** Opening Input material block **

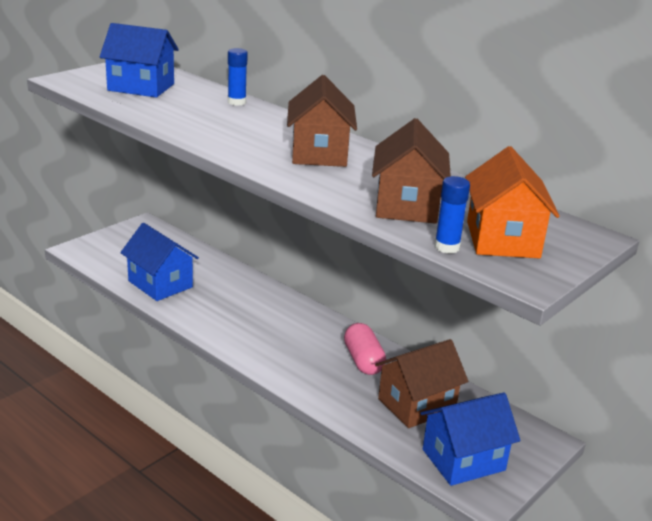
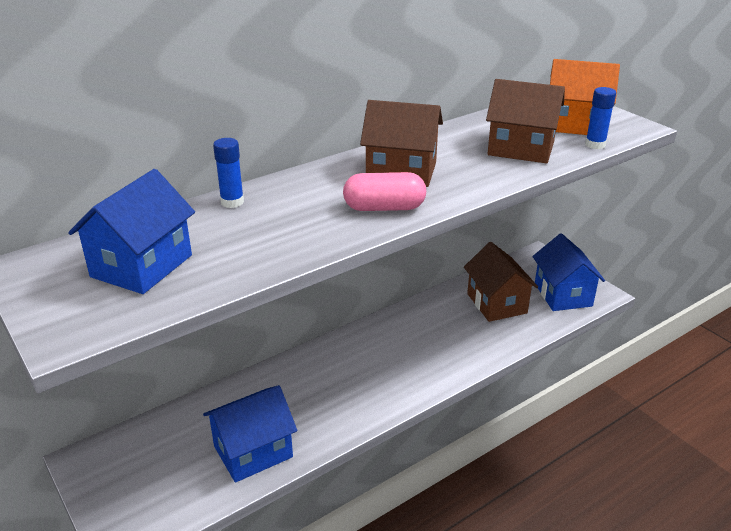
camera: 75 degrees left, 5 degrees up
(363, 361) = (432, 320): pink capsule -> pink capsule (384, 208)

** Closing Input material block **
** Opening Input material block **

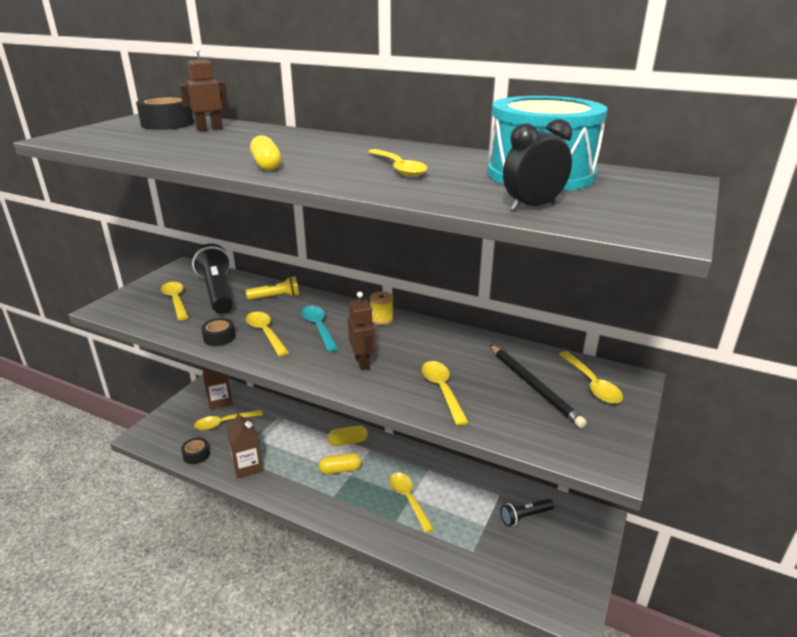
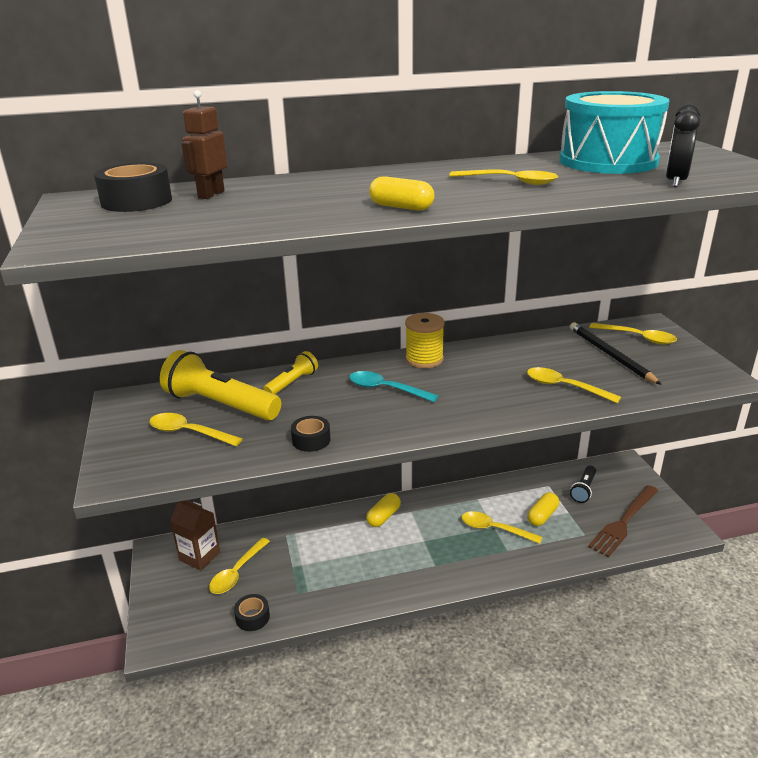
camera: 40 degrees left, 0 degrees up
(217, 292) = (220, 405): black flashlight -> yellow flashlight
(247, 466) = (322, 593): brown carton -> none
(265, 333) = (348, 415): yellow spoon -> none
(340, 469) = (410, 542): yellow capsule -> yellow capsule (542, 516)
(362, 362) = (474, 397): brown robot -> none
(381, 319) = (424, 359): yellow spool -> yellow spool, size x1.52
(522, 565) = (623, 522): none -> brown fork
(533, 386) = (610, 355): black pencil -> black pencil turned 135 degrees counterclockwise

** Closing Input material block **
** Opening Input material block **

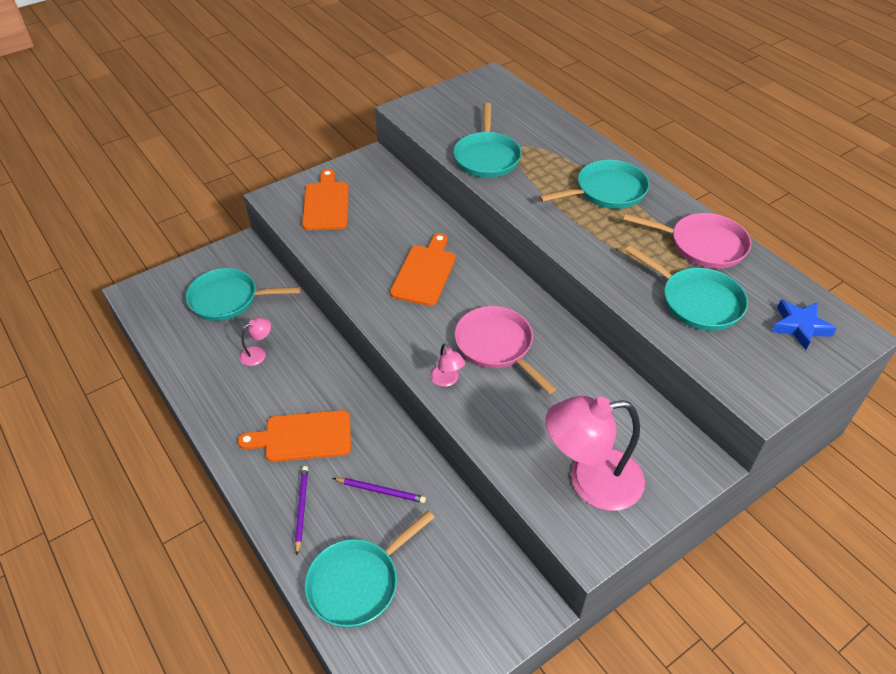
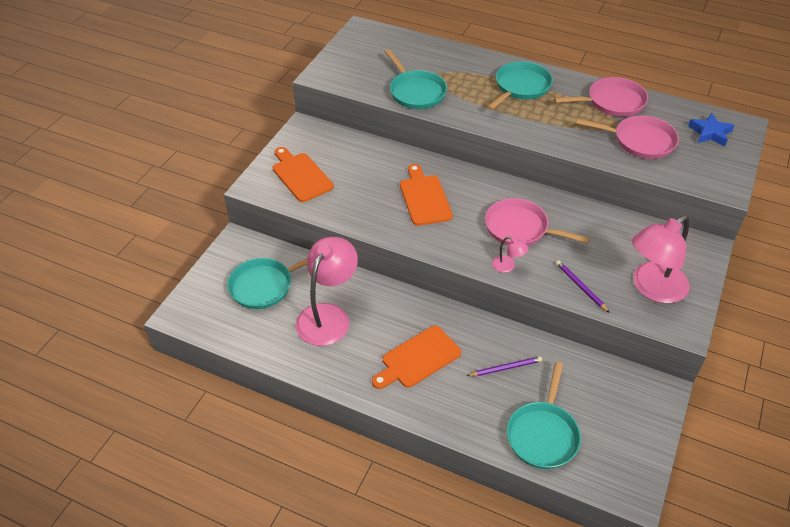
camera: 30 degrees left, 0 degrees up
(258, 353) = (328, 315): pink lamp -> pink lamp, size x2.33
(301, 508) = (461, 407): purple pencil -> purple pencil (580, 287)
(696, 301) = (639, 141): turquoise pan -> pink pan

** Closing Input material block **

Beginning with the line that has "camera: 30 degrees left, 0 degrees up" and ending with the line that has "(696, 301) = (639, 141): turquoise", set down the lines above exactly and include no others.

camera: 30 degrees left, 0 degrees up
(258, 353) = (328, 315): pink lamp -> pink lamp, size x2.33
(301, 508) = (461, 407): purple pencil -> purple pencil (580, 287)
(696, 301) = (639, 141): turquoise pan -> pink pan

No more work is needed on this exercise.